WHAT YOU NEED TO DO
A verbatim copy of the records is required, with all pictures left out.

MATERIAL PROVIDED
- Opening Delimiter -
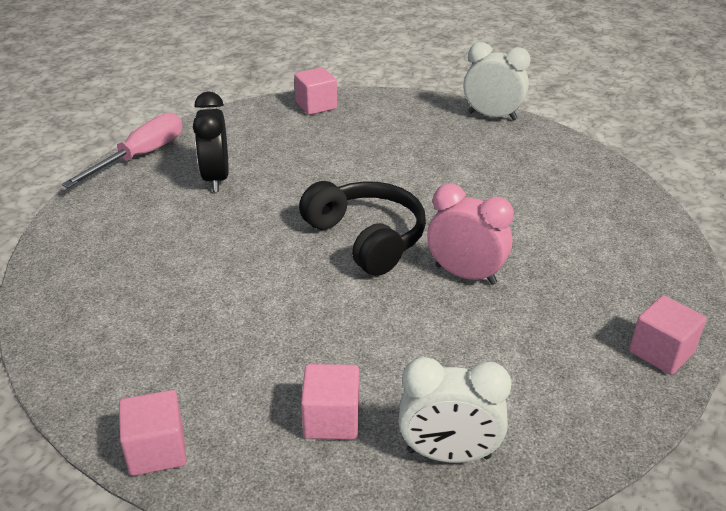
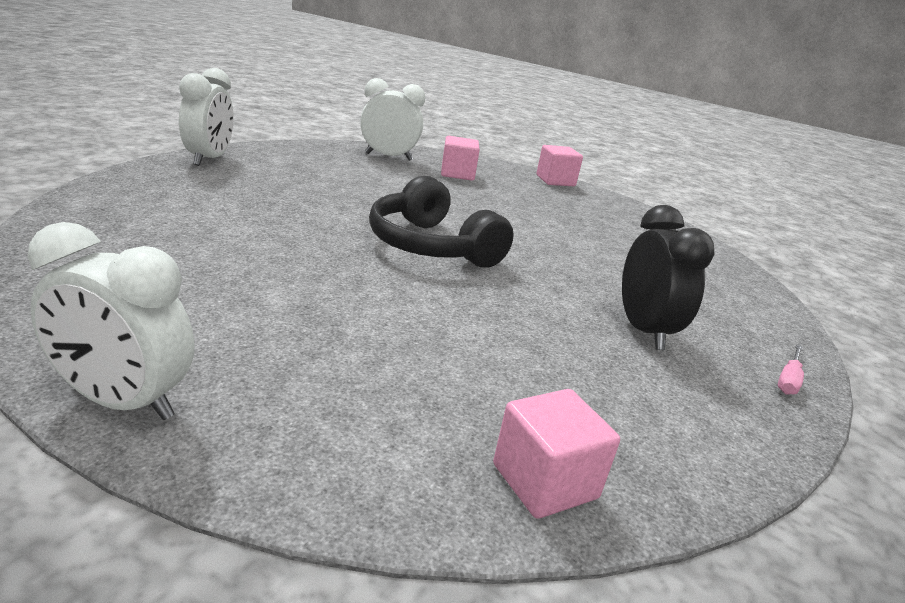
camera: 175 degrees right, 10 degrees down
(141, 156) = (788, 380): pink screwdriver -> pink screwdriver, size x0.44
(465, 275) = (337, 210): pink clock -> none
(661, 352) = (209, 159): pink cube -> white clock

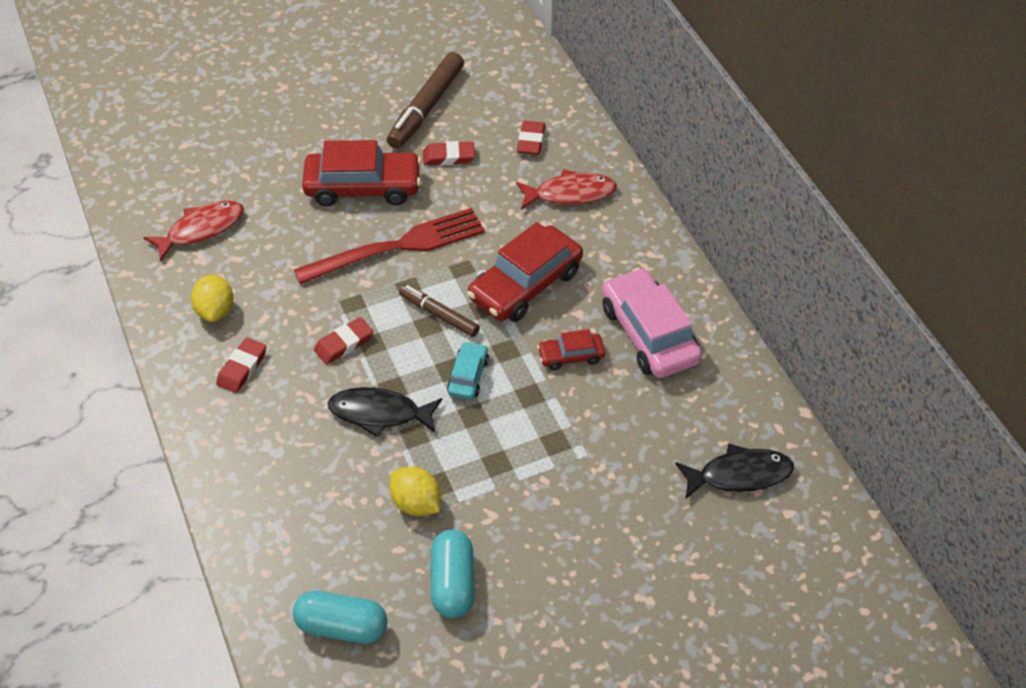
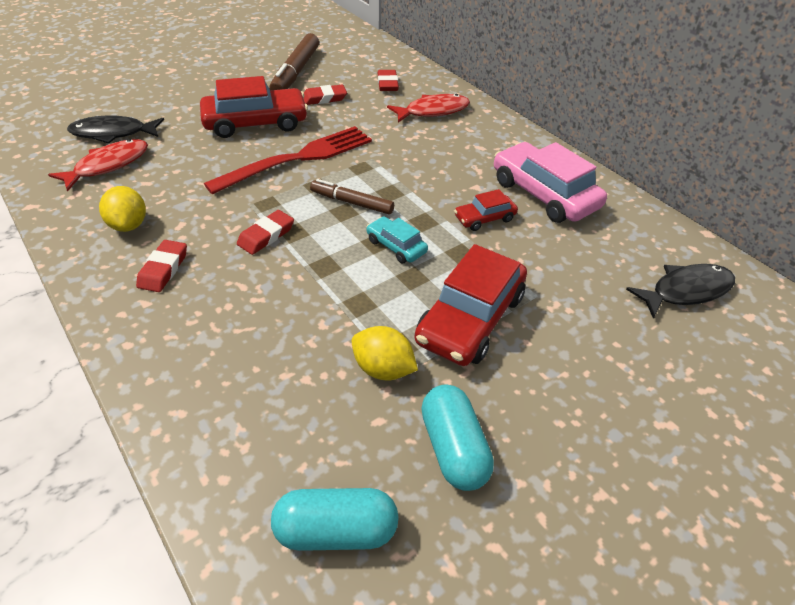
camera: 15 degrees left, 5 degrees down
(380, 413) = (318, 289): black fish -> black fish (113, 133)
(468, 376) = (396, 246): turquoise car -> turquoise car turned 45 degrees counterclockwise
(525, 285) = (421, 172): red car -> red car (470, 318)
- Closing Delimiter -
SOLUTION TO THE EXERCISE
camera: 175 degrees right, 10 degrees down
(141, 156) = (788, 380): pink screwdriver -> pink screwdriver, size x0.44
(465, 275) = (337, 210): pink clock -> none
(661, 352) = (209, 159): pink cube -> white clock

camera: 15 degrees left, 5 degrees down
(380, 413) = (318, 289): black fish -> black fish (113, 133)
(468, 376) = (396, 246): turquoise car -> turquoise car turned 45 degrees counterclockwise
(525, 285) = (421, 172): red car -> red car (470, 318)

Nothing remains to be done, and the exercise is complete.